● ABOUT THIS EXERCISE
Copy exactly the lines of the material below that run from the one containing "(324, 789) = (349, 109): none -> green fish" through the one containing "(1113, 285) = (636, 639): black". Copy no other lines.

+ + + + +

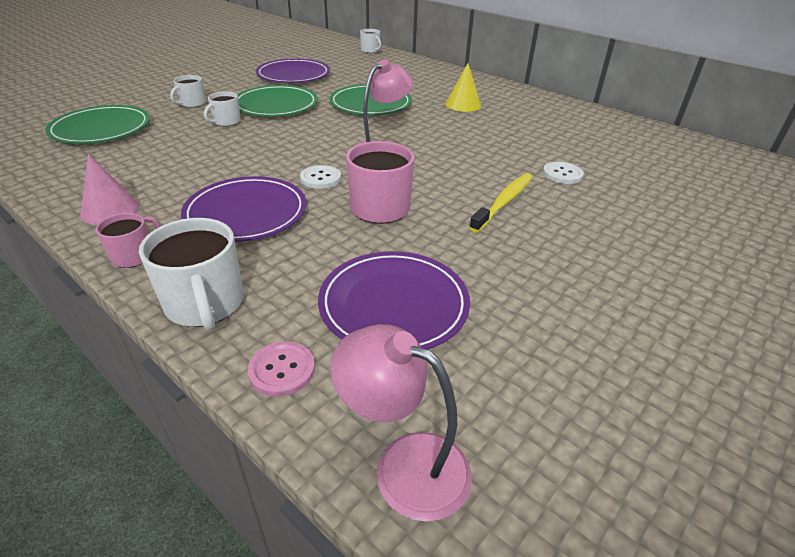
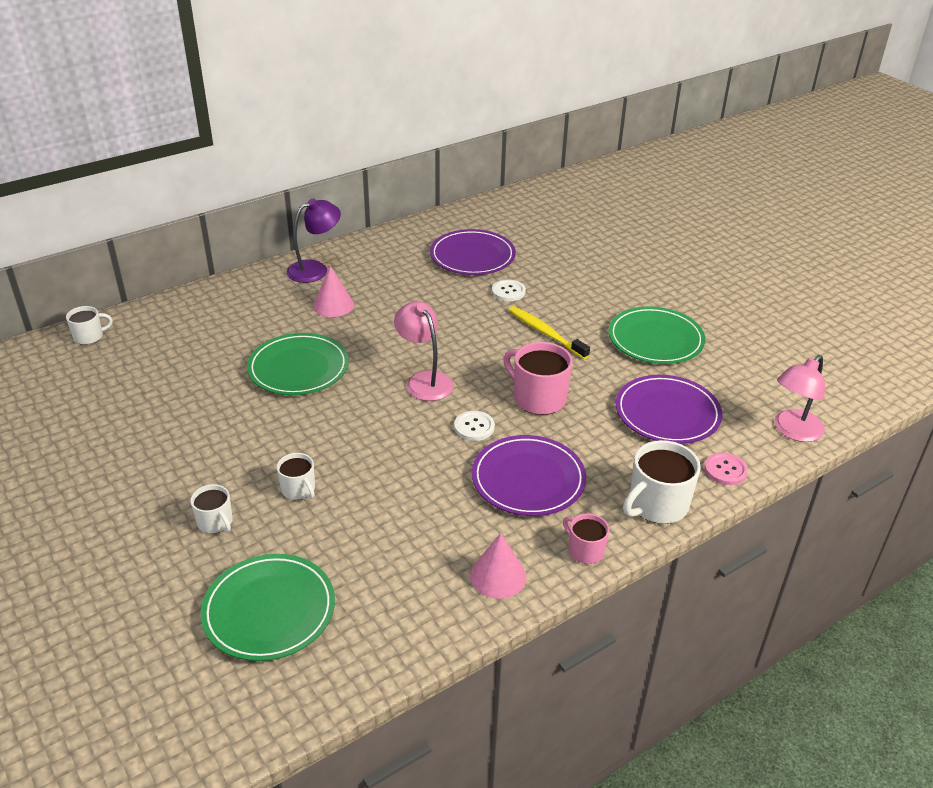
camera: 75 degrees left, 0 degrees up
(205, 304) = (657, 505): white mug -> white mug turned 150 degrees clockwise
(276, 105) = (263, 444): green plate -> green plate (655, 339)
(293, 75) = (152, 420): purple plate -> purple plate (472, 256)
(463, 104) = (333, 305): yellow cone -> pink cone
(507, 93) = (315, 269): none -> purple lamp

+ + + + +

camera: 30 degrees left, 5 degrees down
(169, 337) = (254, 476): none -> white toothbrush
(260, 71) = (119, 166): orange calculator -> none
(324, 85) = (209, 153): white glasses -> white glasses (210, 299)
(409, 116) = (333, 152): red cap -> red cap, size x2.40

+ + + + +

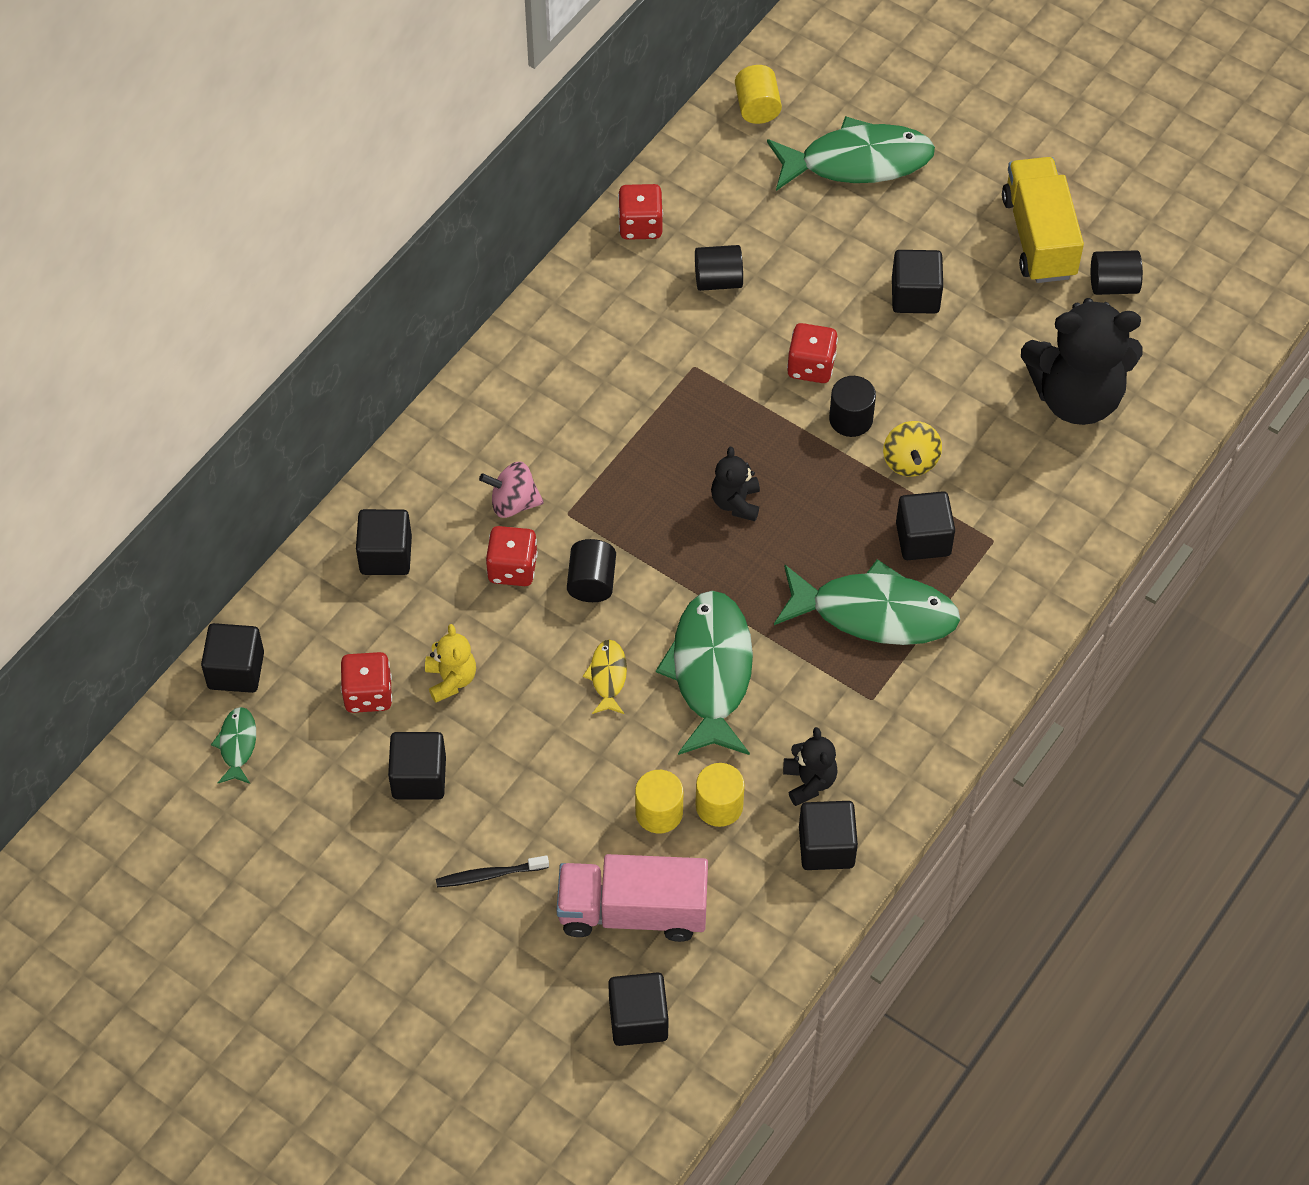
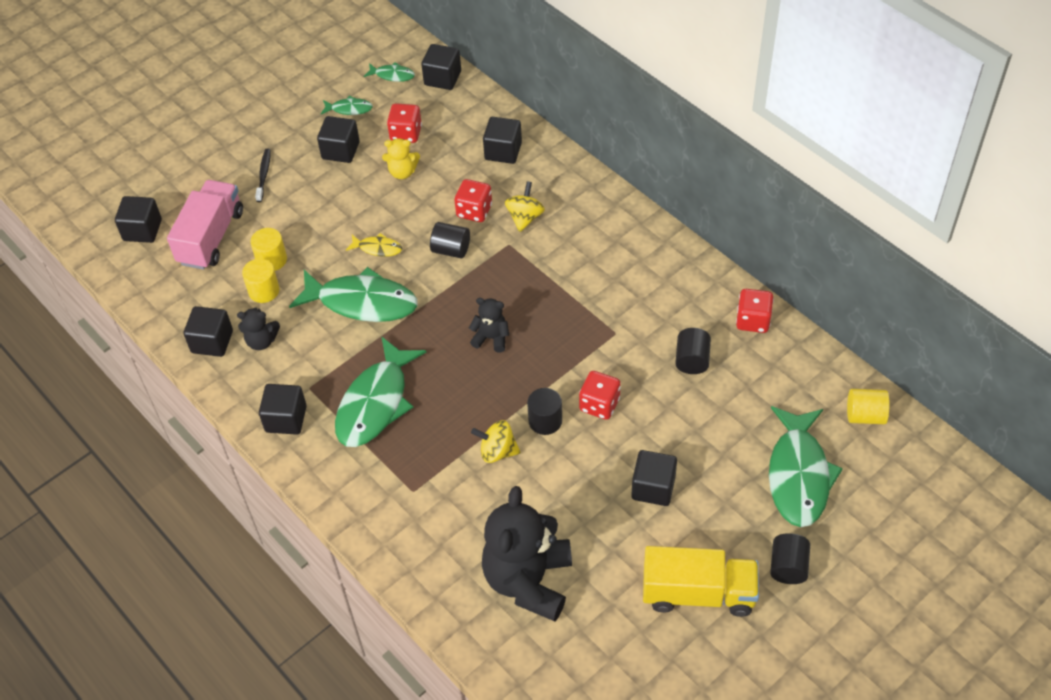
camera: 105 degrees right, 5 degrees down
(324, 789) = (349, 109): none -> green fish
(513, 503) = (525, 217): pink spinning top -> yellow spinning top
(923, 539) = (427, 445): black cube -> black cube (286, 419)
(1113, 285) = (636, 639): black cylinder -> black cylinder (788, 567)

+ + + + +

● EXPECTED ANSWER
(324, 789) = (349, 109): none -> green fish
(513, 503) = (525, 217): pink spinning top -> yellow spinning top
(923, 539) = (427, 445): black cube -> black cube (286, 419)
(1113, 285) = (636, 639): black cylinder -> black cylinder (788, 567)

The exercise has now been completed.